Work required:
Reproduce all of the data exactly. Images are not to appear in the reply.

#####

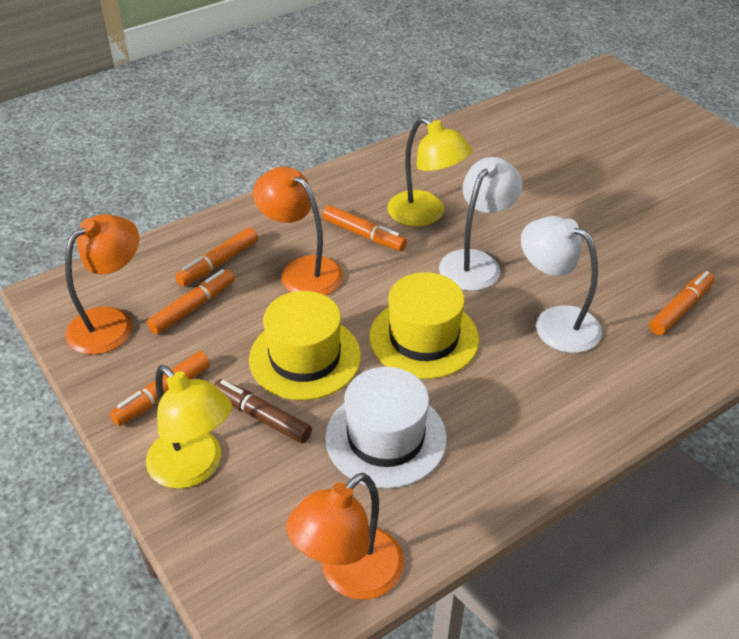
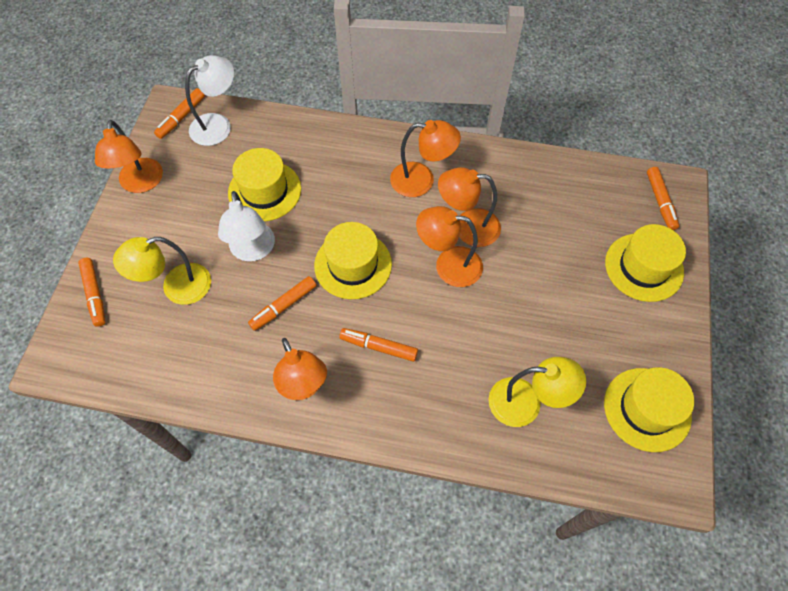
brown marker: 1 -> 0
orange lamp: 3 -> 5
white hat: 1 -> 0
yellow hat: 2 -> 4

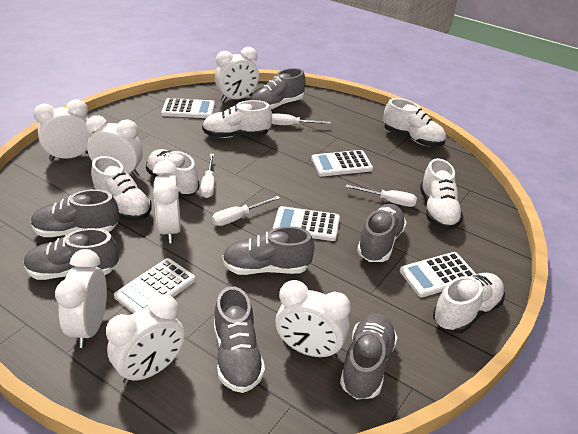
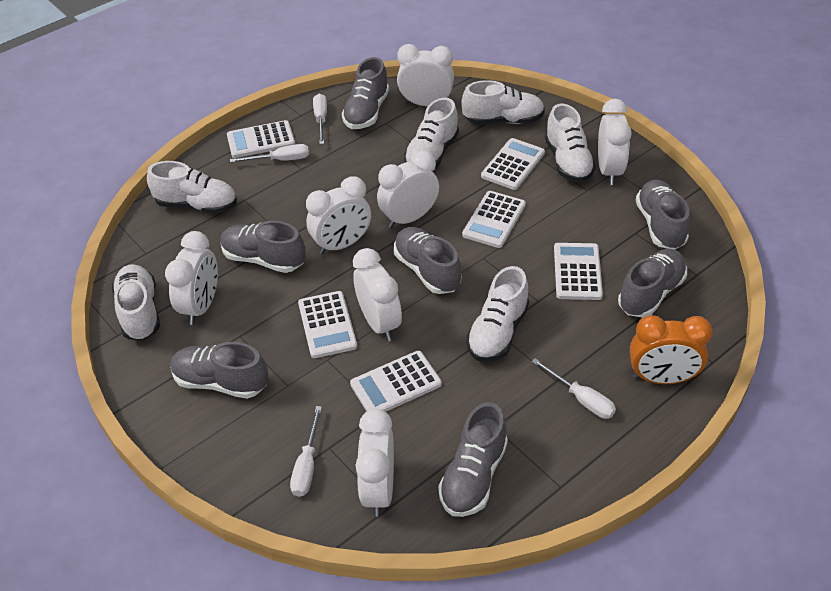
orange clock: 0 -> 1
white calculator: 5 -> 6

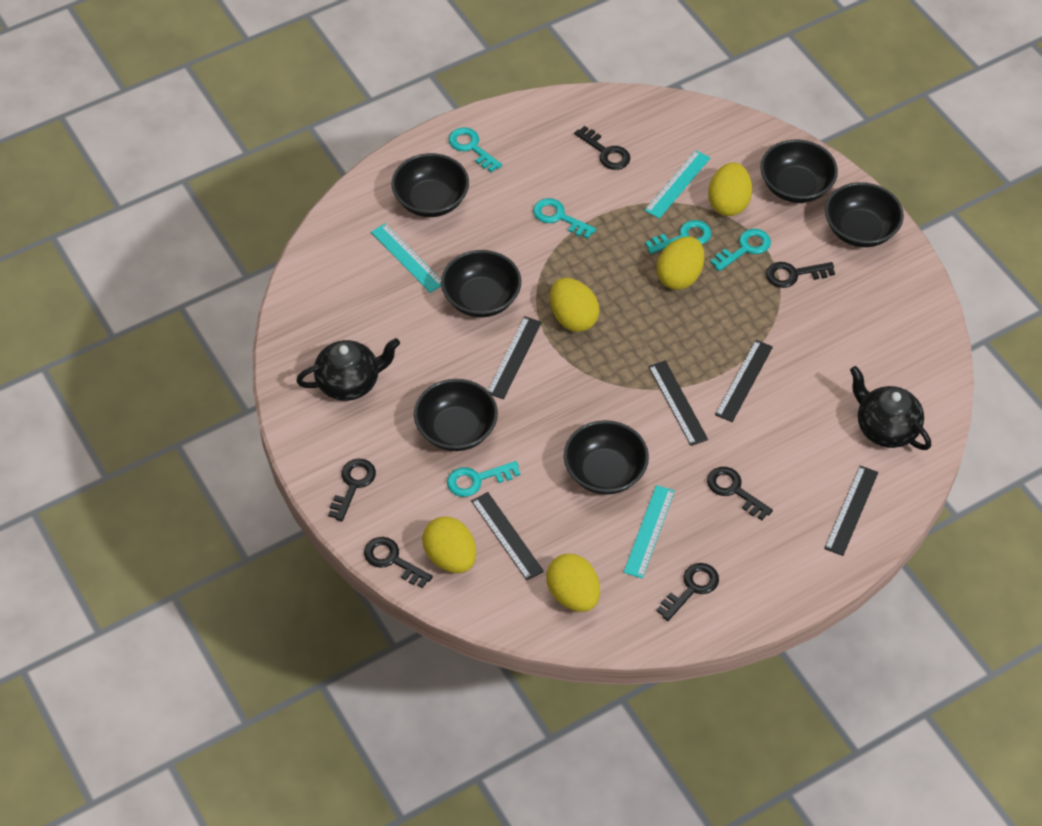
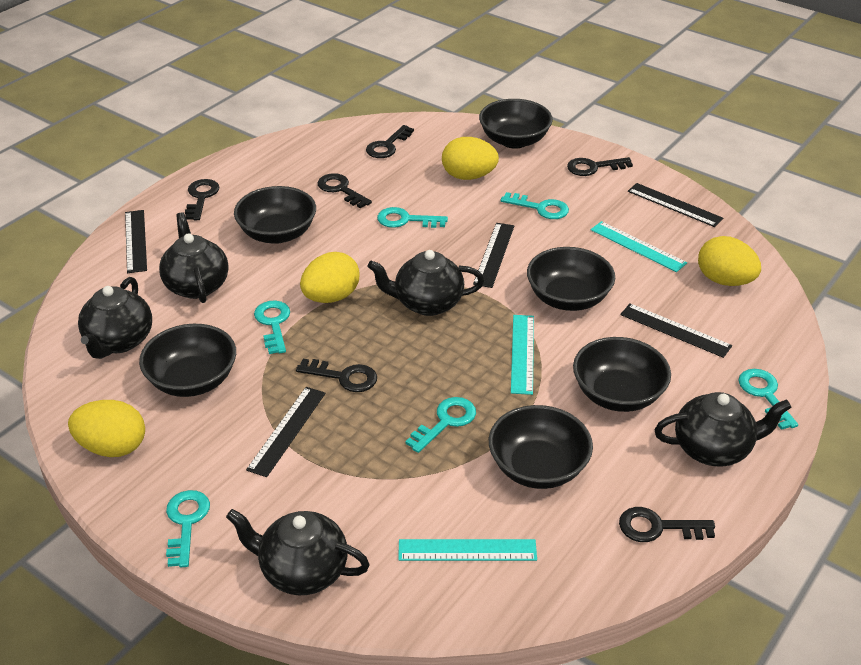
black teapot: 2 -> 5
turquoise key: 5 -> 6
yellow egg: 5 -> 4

#####

Task result:
brown marker: 1 -> 0
orange lamp: 3 -> 5
white hat: 1 -> 0
yellow hat: 2 -> 4

orange clock: 0 -> 1
white calculator: 5 -> 6

black teapot: 2 -> 5
turquoise key: 5 -> 6
yellow egg: 5 -> 4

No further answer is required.